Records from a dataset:
----------------

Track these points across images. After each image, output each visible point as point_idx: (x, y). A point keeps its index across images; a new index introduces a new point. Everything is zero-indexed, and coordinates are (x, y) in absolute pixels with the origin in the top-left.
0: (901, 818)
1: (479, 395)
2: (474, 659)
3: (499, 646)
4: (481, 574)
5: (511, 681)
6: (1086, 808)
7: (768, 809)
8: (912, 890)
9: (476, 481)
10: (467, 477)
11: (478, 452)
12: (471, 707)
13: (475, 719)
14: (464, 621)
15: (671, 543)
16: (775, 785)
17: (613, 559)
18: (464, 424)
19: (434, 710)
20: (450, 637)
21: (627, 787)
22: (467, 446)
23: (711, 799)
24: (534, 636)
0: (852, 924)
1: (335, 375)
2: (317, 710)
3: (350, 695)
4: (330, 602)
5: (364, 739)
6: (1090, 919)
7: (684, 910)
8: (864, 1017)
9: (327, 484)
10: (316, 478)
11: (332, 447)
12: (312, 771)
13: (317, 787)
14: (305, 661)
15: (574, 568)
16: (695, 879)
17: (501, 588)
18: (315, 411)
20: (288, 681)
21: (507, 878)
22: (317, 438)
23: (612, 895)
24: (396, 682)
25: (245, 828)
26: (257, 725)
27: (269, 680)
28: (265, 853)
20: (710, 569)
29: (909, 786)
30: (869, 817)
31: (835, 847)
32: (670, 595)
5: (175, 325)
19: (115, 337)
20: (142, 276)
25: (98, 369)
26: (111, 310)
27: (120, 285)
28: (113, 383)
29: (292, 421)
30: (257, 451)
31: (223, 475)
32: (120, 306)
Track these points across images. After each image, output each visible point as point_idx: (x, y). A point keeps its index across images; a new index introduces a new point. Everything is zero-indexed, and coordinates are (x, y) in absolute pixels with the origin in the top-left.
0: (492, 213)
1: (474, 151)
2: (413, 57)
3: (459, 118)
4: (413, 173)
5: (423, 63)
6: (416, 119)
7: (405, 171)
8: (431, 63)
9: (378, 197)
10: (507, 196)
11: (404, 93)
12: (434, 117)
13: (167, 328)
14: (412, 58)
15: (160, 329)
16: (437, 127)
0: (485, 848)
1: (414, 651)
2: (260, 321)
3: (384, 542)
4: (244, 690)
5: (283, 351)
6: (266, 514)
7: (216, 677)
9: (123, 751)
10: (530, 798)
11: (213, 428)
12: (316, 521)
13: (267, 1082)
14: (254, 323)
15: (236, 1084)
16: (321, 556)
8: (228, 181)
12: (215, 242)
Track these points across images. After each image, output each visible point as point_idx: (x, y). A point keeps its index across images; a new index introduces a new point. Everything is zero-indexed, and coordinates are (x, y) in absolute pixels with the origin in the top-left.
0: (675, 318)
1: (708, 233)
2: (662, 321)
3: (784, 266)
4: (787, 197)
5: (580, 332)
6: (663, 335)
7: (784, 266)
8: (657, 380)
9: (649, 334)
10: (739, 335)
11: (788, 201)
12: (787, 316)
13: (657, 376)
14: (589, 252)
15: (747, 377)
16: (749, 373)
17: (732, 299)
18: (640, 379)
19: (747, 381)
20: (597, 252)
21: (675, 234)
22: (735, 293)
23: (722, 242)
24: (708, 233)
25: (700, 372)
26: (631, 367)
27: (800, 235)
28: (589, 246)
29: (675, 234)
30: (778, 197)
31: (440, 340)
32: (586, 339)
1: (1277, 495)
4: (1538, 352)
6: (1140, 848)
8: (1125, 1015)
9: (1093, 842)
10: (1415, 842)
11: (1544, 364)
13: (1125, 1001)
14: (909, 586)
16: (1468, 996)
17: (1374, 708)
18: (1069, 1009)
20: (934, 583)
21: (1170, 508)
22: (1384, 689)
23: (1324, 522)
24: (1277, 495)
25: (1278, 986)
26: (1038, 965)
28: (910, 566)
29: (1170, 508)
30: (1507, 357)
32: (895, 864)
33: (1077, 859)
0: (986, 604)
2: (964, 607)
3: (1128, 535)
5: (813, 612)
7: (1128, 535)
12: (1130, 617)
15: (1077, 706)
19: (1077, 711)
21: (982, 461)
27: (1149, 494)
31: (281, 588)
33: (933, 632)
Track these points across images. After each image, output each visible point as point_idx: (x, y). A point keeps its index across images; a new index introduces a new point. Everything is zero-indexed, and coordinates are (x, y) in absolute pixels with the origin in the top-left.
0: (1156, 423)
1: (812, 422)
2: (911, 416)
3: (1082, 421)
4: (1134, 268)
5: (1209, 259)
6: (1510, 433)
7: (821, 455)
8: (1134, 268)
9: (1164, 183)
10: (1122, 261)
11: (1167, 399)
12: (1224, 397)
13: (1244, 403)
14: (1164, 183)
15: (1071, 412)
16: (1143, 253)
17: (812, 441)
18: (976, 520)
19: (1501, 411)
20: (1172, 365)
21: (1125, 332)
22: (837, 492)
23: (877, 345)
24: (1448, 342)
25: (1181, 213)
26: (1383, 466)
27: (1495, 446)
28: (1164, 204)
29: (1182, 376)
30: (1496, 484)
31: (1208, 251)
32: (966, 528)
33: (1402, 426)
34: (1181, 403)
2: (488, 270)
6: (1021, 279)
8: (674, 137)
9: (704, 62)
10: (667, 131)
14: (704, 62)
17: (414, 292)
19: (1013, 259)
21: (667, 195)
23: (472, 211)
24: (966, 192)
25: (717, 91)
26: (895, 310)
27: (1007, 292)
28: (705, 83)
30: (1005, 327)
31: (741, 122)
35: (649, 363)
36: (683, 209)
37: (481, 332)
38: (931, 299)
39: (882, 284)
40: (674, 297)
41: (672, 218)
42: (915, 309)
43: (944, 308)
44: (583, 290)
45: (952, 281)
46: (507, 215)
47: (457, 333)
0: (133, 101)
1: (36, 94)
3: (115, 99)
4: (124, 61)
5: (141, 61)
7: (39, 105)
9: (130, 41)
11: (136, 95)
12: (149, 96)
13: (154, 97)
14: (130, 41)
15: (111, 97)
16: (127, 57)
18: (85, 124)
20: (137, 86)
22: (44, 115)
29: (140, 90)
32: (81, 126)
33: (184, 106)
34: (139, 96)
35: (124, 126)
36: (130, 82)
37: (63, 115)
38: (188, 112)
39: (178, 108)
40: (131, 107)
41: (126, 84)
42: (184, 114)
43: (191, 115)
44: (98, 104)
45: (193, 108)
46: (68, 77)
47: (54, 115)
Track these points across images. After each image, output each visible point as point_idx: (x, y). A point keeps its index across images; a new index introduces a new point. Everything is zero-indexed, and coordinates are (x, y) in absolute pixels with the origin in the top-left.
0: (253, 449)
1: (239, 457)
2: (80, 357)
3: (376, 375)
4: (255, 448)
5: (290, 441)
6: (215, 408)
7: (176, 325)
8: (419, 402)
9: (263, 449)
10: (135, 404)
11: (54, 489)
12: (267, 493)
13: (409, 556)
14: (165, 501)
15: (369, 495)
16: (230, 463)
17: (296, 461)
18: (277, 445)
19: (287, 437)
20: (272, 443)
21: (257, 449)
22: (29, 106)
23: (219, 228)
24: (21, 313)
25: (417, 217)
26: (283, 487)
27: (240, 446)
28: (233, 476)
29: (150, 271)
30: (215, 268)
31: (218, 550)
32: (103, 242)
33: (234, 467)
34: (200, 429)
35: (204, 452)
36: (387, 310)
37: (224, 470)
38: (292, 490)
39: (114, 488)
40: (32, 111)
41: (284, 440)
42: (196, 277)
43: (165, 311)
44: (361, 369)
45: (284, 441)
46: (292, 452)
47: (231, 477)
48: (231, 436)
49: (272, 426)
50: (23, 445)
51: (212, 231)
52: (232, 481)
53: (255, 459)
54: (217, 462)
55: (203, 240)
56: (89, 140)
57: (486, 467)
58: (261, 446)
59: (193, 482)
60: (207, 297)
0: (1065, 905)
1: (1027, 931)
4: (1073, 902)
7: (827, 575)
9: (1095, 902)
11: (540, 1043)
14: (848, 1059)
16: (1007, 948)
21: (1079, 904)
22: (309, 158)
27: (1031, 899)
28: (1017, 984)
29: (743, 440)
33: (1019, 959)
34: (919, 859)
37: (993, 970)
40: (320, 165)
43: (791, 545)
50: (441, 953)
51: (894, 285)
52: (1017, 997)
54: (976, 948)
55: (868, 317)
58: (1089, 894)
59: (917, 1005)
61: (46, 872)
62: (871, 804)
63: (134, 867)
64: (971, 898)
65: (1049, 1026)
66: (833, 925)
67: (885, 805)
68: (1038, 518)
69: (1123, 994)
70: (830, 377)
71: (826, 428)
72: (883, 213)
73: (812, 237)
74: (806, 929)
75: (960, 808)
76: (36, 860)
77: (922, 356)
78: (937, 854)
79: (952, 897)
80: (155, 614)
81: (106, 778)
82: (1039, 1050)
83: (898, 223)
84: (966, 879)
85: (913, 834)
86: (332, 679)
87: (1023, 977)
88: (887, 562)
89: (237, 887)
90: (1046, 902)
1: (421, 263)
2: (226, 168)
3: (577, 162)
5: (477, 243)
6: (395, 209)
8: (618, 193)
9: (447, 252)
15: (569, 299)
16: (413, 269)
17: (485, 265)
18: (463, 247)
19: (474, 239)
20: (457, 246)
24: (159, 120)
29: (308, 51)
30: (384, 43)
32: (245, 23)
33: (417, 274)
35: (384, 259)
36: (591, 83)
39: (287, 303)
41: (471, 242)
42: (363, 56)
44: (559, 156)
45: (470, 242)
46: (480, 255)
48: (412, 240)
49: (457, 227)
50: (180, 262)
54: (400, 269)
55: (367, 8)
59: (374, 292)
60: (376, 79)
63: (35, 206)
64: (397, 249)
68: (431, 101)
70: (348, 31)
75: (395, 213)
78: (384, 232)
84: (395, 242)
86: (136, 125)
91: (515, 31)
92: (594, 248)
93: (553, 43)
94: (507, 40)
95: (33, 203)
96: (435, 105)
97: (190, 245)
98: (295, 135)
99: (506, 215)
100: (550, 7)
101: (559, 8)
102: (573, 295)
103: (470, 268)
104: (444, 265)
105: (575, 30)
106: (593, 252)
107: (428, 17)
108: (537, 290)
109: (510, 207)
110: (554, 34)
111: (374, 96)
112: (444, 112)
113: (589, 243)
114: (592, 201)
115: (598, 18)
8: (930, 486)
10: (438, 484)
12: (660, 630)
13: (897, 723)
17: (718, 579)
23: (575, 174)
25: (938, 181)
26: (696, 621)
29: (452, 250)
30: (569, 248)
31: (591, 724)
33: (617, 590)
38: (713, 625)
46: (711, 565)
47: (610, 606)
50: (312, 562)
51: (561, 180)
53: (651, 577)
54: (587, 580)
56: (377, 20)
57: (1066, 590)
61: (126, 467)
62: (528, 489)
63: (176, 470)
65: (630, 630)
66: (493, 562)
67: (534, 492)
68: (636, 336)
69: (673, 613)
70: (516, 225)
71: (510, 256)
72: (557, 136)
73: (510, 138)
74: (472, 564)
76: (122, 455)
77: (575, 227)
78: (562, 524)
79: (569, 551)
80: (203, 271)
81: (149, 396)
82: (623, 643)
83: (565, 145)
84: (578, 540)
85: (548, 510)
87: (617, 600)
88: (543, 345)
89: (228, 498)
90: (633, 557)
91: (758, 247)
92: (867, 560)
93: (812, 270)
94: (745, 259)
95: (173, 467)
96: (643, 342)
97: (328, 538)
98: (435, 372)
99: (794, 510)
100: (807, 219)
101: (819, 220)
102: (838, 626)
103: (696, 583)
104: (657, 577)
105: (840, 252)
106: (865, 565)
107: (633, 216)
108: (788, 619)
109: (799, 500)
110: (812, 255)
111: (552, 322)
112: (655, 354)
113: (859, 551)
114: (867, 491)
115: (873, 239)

----------------

Your task: Copy only the part of the listing that opens with the line containing "25: (245, 828)" and closes with the line containing "32: (120, 306)", replacing "(869, 817)" with "(870, 818)" and leaving everything else unchanged.

Solved problem:
25: (245, 828)
26: (257, 725)
27: (269, 680)
28: (265, 853)
20: (710, 569)
29: (909, 786)
30: (870, 818)
31: (835, 847)
32: (670, 595)
5: (175, 325)
19: (115, 337)
20: (142, 276)
25: (98, 369)
26: (111, 310)
27: (120, 285)
28: (113, 383)
29: (292, 421)
30: (257, 451)
31: (223, 475)
32: (120, 306)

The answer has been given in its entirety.